WORK REQUEST =>
Each line of the records containing "rotated" is to be copied out and returned.

Before and after coordinates =>
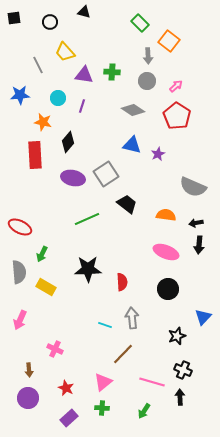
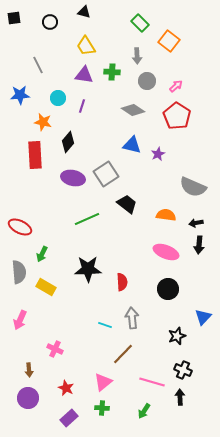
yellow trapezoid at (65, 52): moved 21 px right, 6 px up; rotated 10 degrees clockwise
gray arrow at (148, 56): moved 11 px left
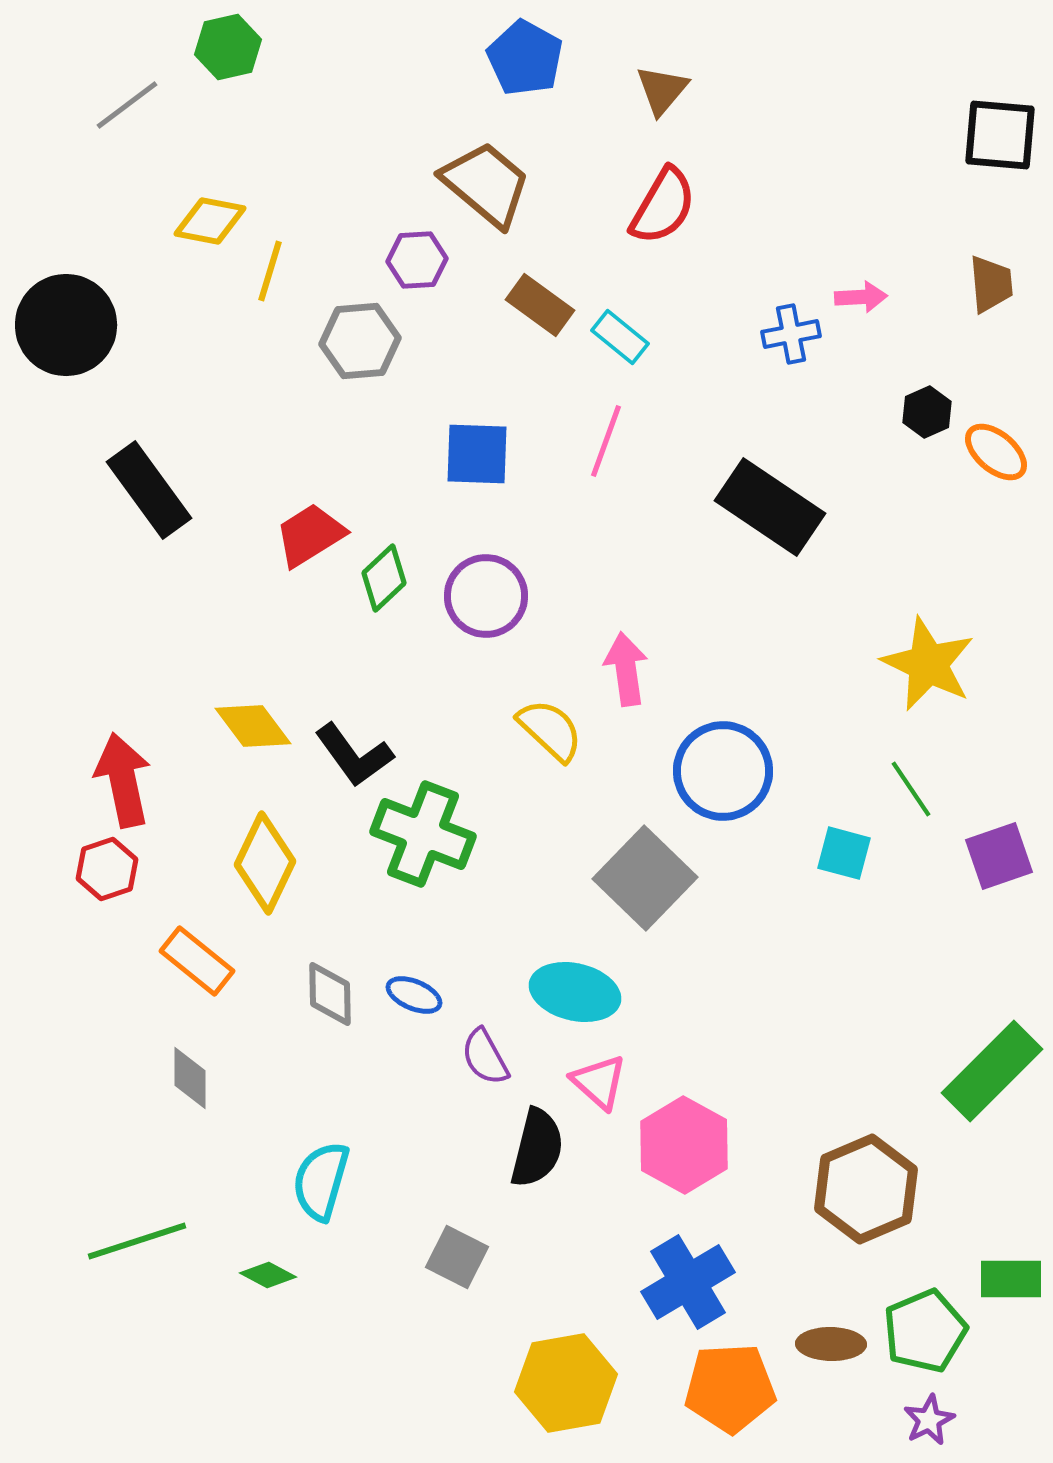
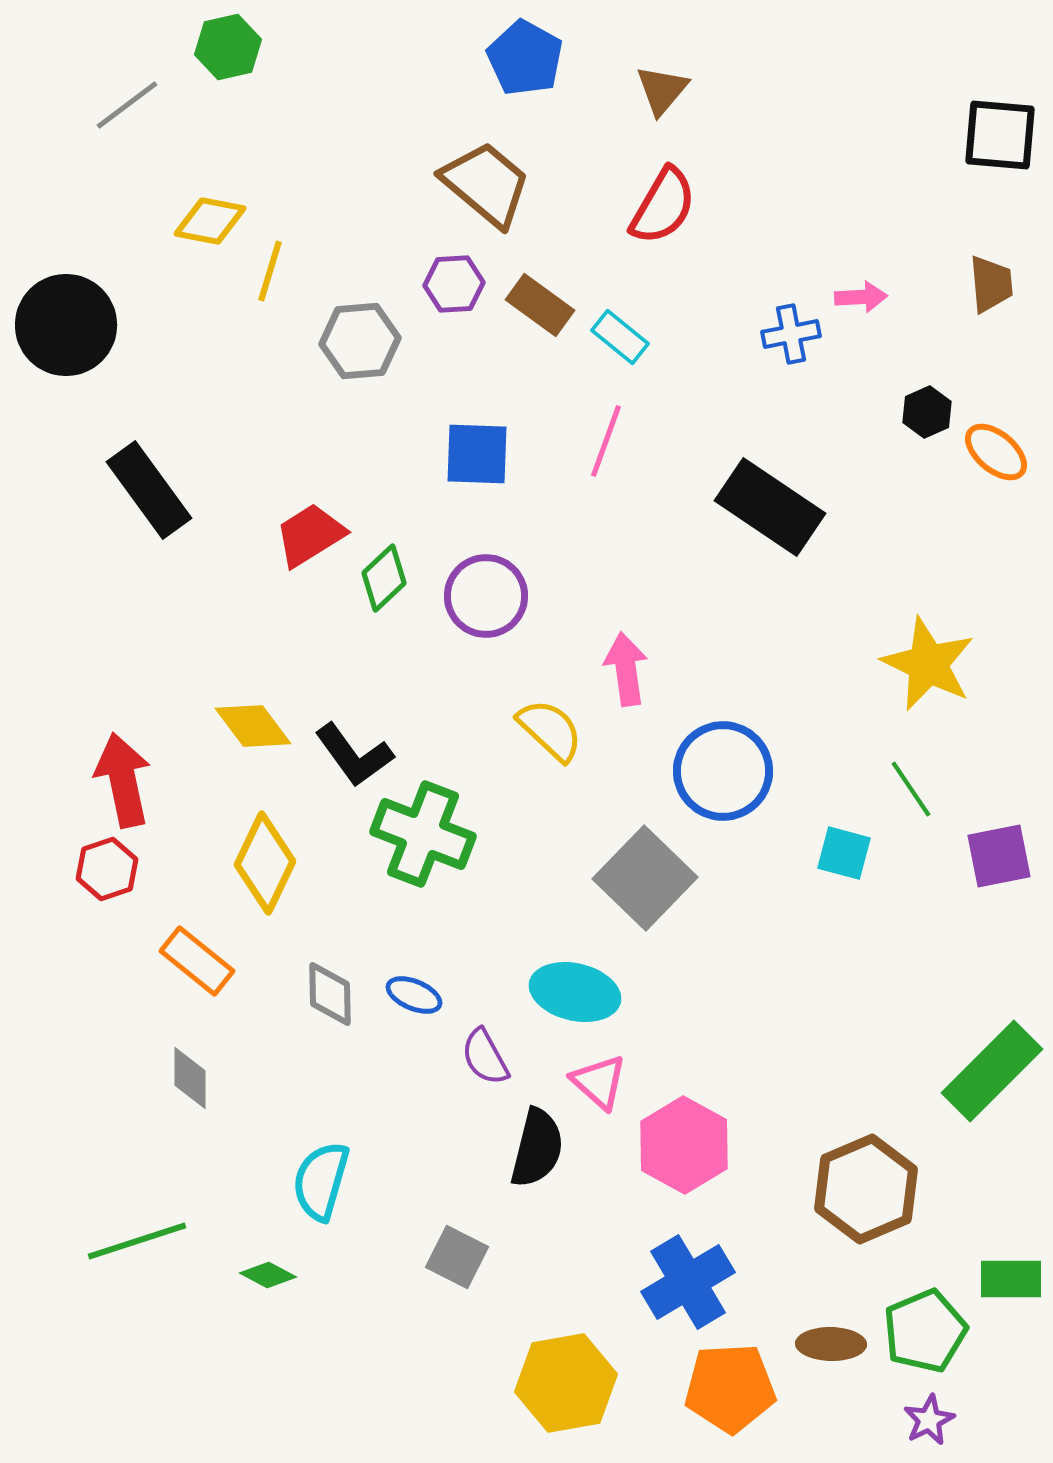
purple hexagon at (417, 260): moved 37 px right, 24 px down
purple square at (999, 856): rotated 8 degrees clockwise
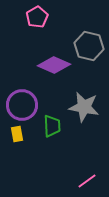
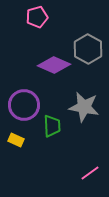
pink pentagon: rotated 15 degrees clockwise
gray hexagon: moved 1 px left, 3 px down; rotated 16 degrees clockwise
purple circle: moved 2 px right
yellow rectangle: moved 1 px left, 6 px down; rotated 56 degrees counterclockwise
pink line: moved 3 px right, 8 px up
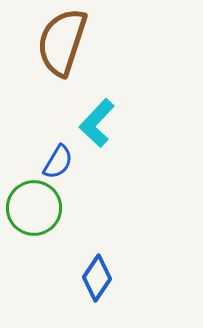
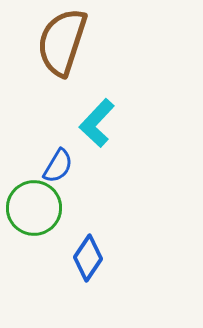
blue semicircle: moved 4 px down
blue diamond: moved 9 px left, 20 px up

ANSWER SPACE =>
yellow trapezoid at (65, 52): moved 21 px right, 6 px up; rotated 10 degrees clockwise
purple square at (999, 856): rotated 8 degrees clockwise
pink pentagon: rotated 15 degrees clockwise
gray hexagon: moved 1 px left, 3 px down; rotated 16 degrees clockwise
yellow rectangle: moved 1 px left, 6 px down; rotated 56 degrees counterclockwise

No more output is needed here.